* [Material shown]

__________________________________________________

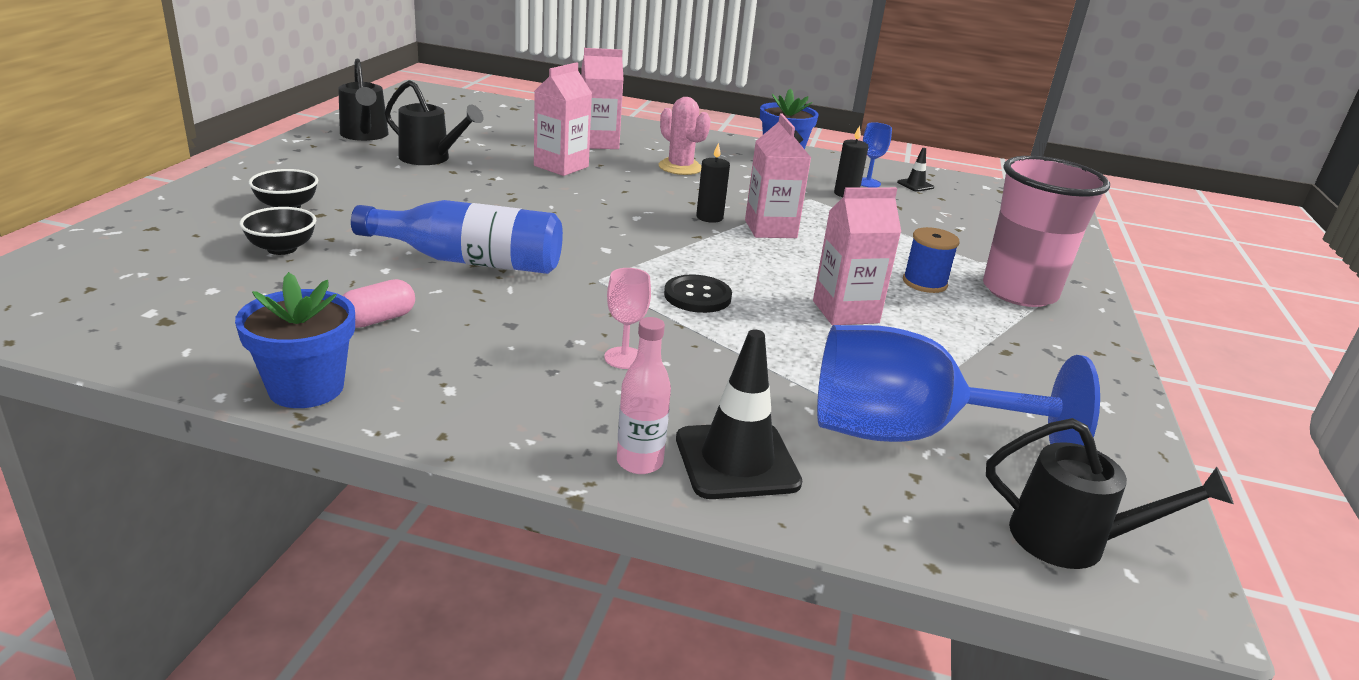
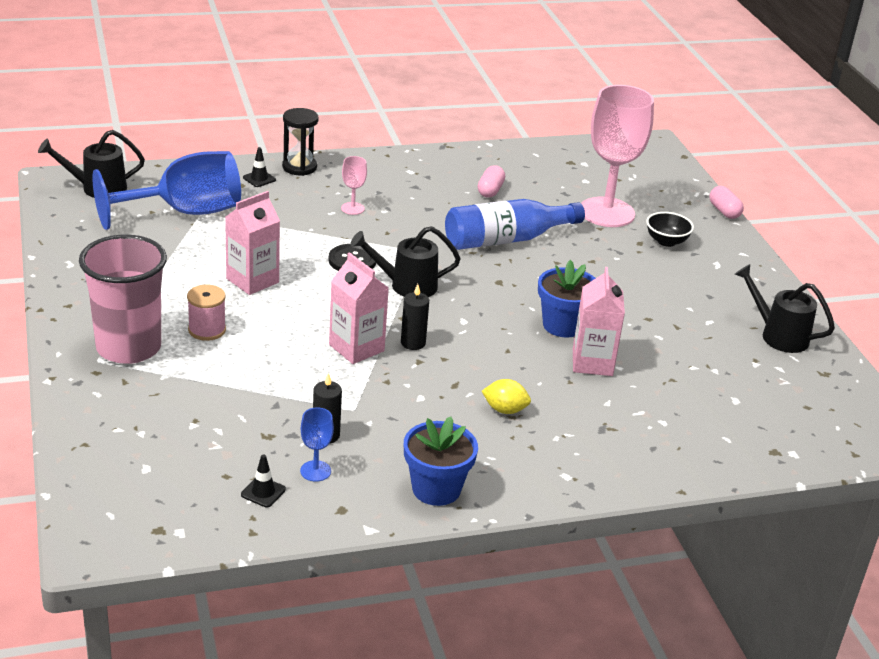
camera: 150 degrees right, 5 degrees up
(140, 208) = (724, 211): none -> pink capsule
(282, 248) = (606, 212): black bowl -> pink goblet
(306, 388) = (465, 155): blue flower pot -> blue flower pot (563, 325)
(431, 159) = (686, 327): black watering can -> black watering can (406, 285)
(598, 143) = (616, 419): pink carton -> none
(639, 462) = (299, 167): pink bottle -> black hourglass
(680, 167) = (505, 410): pink cactus -> yellow lemon
(736, 461) = (259, 179): black traffic cone -> black traffic cone, size x0.48
(924, 283) = (207, 330): blue spool -> pink spool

__________________________________________________

* [Problem details]
Only a number is wanted here: how many lines of the records above include the string "blue"?

* [Output]
2